→ TO DO: Which lines of the entries below include "zener"? List them all.

── RAW DATA ──

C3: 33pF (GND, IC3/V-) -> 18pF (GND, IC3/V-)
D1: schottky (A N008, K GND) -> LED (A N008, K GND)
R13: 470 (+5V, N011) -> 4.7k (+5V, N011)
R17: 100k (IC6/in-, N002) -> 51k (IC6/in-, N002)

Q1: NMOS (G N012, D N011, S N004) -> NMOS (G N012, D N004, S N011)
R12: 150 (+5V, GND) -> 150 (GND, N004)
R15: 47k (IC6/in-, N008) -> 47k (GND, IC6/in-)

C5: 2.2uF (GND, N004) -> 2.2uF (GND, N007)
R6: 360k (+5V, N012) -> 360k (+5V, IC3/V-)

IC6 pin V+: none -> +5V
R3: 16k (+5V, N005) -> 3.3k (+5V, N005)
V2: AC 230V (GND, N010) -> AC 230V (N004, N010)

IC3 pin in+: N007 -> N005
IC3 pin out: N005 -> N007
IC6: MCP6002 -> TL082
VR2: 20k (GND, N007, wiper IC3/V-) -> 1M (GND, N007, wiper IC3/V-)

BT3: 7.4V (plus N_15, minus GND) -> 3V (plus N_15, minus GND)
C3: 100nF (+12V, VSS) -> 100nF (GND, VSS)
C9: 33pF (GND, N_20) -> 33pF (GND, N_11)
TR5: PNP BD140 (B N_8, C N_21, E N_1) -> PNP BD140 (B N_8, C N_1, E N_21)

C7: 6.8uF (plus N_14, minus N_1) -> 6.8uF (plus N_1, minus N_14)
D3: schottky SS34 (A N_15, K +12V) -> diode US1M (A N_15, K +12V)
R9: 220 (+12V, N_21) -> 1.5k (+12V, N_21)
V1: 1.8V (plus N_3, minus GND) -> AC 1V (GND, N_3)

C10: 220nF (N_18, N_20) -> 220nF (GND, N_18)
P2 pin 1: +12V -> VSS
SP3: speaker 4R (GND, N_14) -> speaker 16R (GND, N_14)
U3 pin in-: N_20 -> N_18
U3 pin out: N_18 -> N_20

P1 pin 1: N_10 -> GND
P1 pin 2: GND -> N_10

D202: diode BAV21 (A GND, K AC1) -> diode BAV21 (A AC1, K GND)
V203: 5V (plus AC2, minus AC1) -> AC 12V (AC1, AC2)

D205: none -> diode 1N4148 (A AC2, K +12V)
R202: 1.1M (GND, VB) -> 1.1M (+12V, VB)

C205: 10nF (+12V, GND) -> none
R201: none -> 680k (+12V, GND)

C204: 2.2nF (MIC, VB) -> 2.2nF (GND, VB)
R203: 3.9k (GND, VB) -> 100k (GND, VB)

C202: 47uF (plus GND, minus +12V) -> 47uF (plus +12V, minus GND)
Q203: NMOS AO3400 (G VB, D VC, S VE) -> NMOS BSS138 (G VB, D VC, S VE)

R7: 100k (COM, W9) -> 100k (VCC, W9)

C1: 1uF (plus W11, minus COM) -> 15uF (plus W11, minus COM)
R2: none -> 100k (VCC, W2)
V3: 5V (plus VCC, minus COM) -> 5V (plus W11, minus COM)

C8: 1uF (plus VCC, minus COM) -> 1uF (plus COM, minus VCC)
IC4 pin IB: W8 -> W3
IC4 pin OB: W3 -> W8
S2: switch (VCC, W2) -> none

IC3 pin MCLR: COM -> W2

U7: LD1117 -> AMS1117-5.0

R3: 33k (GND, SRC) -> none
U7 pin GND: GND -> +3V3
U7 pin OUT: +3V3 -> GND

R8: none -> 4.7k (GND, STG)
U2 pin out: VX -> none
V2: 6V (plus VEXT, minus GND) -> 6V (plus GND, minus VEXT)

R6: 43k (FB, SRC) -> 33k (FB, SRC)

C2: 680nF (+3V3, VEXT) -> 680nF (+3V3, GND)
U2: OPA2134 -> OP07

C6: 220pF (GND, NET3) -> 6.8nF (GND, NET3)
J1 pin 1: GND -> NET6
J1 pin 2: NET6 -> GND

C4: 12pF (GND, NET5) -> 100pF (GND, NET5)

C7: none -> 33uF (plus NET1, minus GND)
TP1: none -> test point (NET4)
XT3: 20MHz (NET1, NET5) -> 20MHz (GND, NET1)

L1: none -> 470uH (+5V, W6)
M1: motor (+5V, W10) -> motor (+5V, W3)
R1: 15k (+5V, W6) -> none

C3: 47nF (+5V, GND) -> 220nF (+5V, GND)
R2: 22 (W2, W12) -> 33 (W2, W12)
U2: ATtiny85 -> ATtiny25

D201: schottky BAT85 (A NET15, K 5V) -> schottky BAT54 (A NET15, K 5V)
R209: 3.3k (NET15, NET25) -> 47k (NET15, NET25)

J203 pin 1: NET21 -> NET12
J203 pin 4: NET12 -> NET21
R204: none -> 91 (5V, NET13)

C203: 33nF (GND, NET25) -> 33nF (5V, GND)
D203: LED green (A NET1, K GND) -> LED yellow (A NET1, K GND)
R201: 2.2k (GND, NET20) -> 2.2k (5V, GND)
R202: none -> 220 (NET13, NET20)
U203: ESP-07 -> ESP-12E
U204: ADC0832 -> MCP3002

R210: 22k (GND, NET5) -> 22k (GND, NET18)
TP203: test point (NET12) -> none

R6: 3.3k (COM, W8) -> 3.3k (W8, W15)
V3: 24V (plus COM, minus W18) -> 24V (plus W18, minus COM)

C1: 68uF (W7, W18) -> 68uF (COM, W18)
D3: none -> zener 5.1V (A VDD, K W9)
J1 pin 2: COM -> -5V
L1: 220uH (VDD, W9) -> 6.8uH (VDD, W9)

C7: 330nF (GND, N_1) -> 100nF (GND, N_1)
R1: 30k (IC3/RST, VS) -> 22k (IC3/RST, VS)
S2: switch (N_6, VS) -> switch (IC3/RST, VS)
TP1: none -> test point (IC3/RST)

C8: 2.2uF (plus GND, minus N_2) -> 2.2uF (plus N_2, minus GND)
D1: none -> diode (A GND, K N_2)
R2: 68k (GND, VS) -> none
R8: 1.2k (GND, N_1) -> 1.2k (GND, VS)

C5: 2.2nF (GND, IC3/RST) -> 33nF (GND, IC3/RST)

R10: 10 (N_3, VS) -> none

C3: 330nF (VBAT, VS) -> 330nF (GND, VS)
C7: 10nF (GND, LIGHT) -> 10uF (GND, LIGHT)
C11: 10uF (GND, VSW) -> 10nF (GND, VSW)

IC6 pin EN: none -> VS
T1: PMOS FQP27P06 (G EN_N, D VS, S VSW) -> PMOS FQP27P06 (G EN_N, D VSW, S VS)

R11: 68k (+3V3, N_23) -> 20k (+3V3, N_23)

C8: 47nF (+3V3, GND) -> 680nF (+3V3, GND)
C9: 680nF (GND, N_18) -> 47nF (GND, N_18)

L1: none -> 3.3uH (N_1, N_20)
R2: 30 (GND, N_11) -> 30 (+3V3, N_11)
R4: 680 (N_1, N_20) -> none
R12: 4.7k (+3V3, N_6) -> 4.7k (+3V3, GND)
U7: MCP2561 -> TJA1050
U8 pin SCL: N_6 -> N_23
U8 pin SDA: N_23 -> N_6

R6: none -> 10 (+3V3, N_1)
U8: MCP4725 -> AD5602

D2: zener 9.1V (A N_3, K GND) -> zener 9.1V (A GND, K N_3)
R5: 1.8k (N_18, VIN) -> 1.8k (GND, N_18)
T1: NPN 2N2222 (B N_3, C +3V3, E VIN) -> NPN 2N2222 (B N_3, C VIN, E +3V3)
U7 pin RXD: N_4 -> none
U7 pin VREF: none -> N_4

───

→ WORKED SOLUTION:
D3: none -> zener 5.1V (A VDD, K W9)
D2: zener 9.1V (A N_3, K GND) -> zener 9.1V (A GND, K N_3)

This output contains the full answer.